Element lookup records:
:::::
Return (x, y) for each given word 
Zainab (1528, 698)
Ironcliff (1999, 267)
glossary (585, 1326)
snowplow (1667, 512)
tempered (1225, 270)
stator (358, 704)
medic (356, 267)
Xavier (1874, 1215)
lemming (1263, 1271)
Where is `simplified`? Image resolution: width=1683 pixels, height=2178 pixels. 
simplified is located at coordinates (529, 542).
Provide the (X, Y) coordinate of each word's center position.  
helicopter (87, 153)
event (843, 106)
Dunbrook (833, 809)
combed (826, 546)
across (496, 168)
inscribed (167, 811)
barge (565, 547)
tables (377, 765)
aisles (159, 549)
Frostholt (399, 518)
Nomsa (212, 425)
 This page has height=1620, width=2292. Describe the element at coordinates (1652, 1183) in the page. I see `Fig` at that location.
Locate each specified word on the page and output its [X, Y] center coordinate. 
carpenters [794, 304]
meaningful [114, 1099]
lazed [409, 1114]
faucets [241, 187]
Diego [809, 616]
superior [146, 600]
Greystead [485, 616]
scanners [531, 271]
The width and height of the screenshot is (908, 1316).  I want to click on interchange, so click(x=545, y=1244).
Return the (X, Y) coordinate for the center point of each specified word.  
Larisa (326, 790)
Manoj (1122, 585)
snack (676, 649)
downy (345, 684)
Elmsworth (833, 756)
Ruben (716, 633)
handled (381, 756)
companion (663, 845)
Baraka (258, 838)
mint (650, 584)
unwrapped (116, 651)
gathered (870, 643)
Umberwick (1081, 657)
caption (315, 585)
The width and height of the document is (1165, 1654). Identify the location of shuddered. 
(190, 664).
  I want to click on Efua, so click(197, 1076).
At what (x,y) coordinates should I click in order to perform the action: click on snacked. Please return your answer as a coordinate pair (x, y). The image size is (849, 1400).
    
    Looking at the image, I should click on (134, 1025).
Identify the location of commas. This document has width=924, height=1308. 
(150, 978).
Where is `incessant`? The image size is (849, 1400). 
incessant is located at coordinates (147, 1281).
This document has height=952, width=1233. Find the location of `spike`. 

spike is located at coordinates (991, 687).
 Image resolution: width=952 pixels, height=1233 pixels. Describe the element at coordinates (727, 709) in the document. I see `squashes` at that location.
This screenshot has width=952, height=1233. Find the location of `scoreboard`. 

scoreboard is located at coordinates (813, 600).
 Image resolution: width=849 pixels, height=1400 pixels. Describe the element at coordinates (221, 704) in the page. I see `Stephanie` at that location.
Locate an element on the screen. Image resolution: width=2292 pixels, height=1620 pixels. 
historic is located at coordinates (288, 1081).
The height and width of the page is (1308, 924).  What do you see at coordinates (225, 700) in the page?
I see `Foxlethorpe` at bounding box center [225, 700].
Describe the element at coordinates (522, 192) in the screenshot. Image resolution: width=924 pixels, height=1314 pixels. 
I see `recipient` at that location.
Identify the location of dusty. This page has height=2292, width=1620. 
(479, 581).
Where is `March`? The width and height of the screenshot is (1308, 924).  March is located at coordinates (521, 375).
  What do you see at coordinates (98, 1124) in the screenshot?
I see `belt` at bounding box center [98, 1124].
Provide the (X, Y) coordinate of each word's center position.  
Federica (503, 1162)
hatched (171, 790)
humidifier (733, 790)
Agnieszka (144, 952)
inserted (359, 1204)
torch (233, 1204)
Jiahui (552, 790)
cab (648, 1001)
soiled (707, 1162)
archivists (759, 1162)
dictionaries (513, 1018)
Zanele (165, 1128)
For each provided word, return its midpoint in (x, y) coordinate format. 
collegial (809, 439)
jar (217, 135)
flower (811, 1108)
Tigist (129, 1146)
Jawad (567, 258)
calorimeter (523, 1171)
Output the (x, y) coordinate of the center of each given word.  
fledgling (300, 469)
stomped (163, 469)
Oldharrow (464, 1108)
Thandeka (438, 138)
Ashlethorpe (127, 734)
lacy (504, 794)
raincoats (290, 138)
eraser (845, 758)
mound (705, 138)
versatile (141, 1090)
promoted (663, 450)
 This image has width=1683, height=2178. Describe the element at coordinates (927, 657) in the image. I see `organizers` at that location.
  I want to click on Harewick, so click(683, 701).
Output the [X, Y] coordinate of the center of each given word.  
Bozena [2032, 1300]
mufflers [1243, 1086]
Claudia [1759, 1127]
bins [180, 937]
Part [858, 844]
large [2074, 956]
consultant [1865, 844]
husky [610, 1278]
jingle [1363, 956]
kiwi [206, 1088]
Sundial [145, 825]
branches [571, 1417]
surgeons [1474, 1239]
:::::
Give the entries again from the line holding "Describe the element at coordinates (522, 192)" through the line holding "versatile (141, 1090)", both lines included, and switch "midpoint" to "center point". Leave everything else unchanged.

Describe the element at coordinates (522, 192) in the screenshot. Image resolution: width=924 pixels, height=1314 pixels. 
I see `recipient` at that location.
Identify the location of dusty. This page has height=2292, width=1620. 
(479, 581).
Where is `March`? The width and height of the screenshot is (1308, 924).  March is located at coordinates (521, 375).
  What do you see at coordinates (98, 1124) in the screenshot?
I see `belt` at bounding box center [98, 1124].
Provide the (X, Y) coordinate of each word's center position.  
Federica (503, 1162)
hatched (171, 790)
humidifier (733, 790)
Agnieszka (144, 952)
inserted (359, 1204)
torch (233, 1204)
Jiahui (552, 790)
cab (648, 1001)
soiled (707, 1162)
archivists (759, 1162)
dictionaries (513, 1018)
Zanele (165, 1128)
For each provided word, return its center point in (x, y) coordinate format. 
collegial (809, 439)
jar (217, 135)
flower (811, 1108)
Tigist (129, 1146)
Jawad (567, 258)
calorimeter (523, 1171)
Output the (x, y) coordinate of the center of each given word.  
fledgling (300, 469)
stomped (163, 469)
Oldharrow (464, 1108)
Thandeka (438, 138)
Ashlethorpe (127, 734)
lacy (504, 794)
raincoats (290, 138)
eraser (845, 758)
mound (705, 138)
versatile (141, 1090)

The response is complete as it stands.